Beginning with the line where "(328, 276) = (308, 330): turquoise" occurs, set down each line of the records through the final one, exactly and without additions.
* * * *
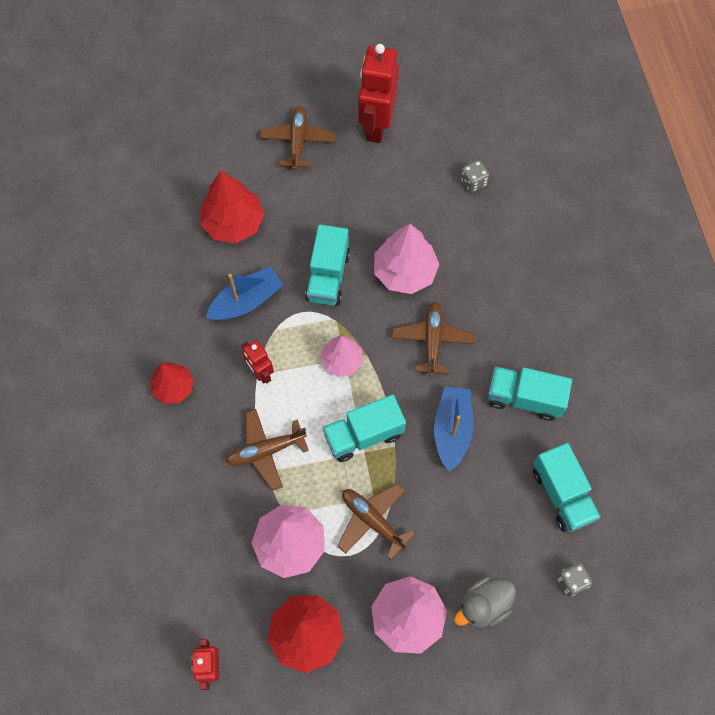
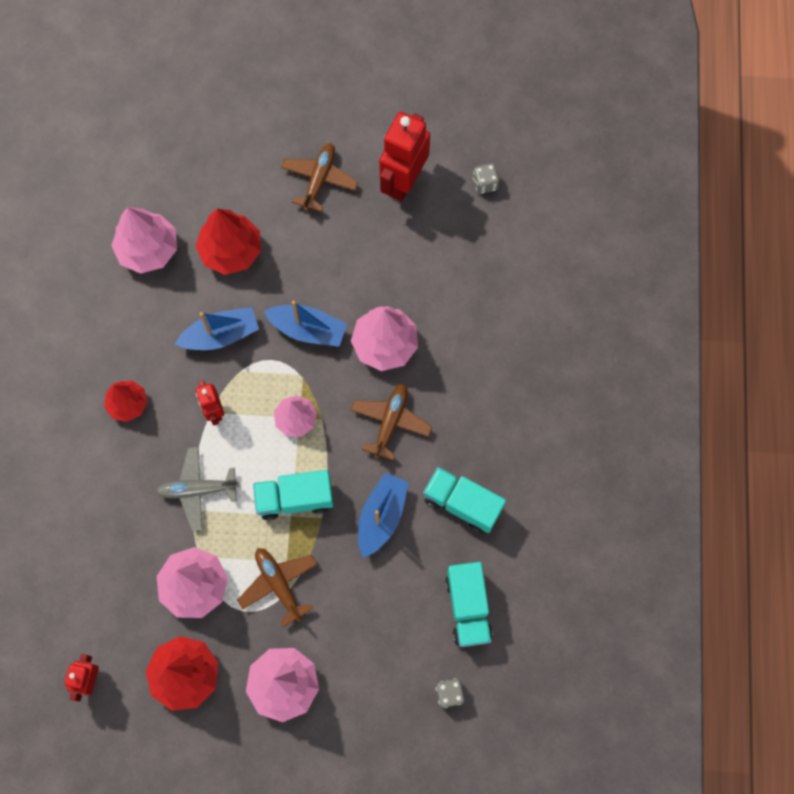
camera: 15 degrees right, 5 degrees up
(153, 240) = (148, 249): none -> pink tree
(266, 451) = (198, 490): brown plane -> grey plane
(328, 276) = (308, 330): turquoise truck -> blue boat
(473, 182) = (483, 267): grey dice -> grey dice (485, 183)
(483, 605) = (358, 693): grey duck -> none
* * * *
* Answer to this problem *
(328, 276) = (308, 330): turquoise truck -> blue boat
(473, 182) = (483, 267): grey dice -> grey dice (485, 183)
(483, 605) = (358, 693): grey duck -> none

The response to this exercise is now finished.